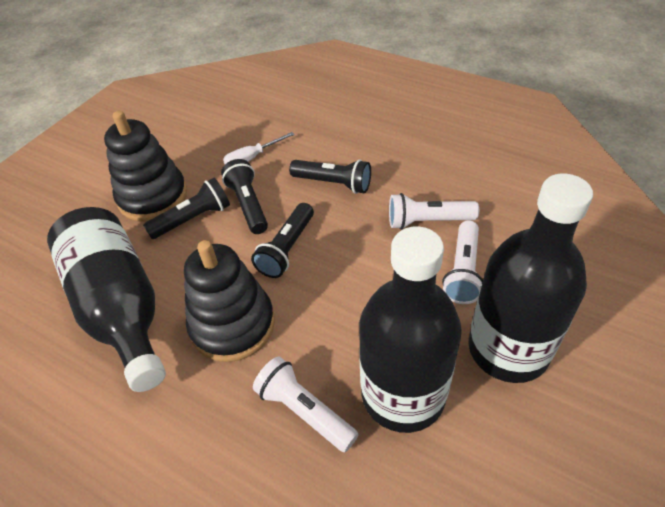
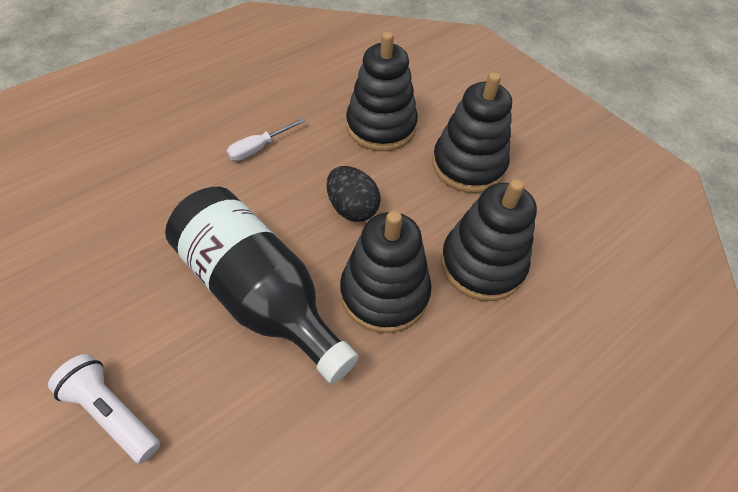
black bottle: 3 -> 1
black egg: 0 -> 1
black flashlight: 4 -> 0
black stacking toy: 2 -> 4
white flashlight: 3 -> 1

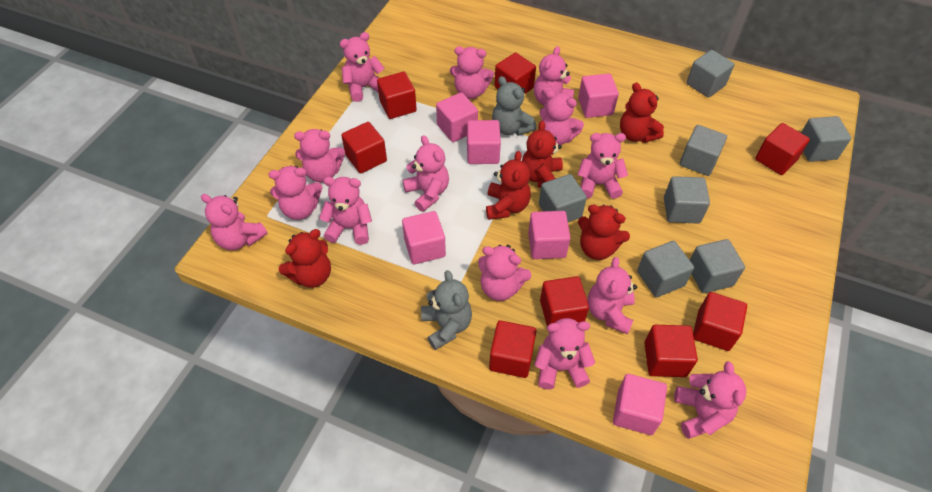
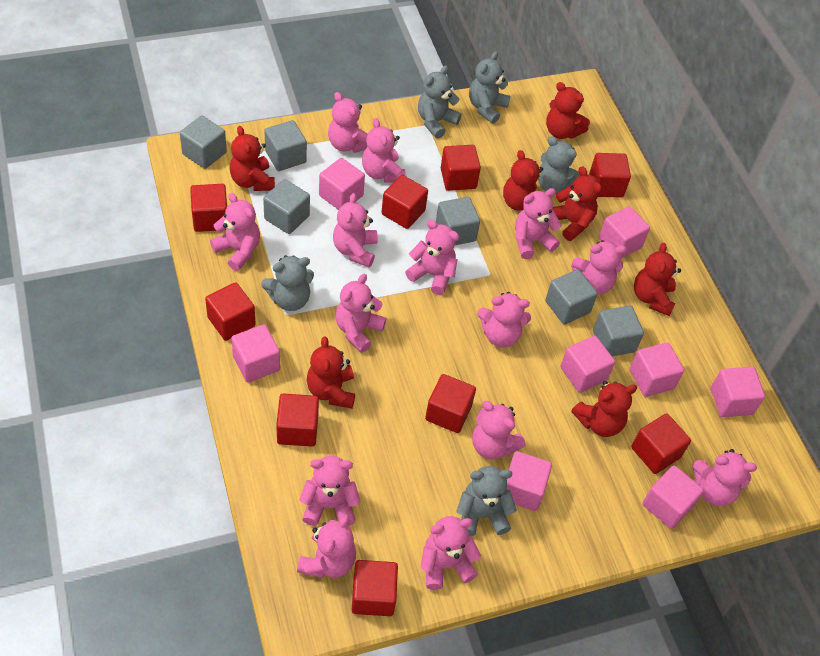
grey cube: 7 -> 6
grey teddy bear: 2 -> 5
pink cube: 6 -> 8
red cube: 8 -> 9
red teddy bear: 5 -> 7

★ ★ ★ ★ ★ ★ ★

> **What you need to do**: Every entry above should be returned exactly, with no images included.

> **Solution**:
black bottle: 3 -> 1
black egg: 0 -> 1
black flashlight: 4 -> 0
black stacking toy: 2 -> 4
white flashlight: 3 -> 1

grey cube: 7 -> 6
grey teddy bear: 2 -> 5
pink cube: 6 -> 8
red cube: 8 -> 9
red teddy bear: 5 -> 7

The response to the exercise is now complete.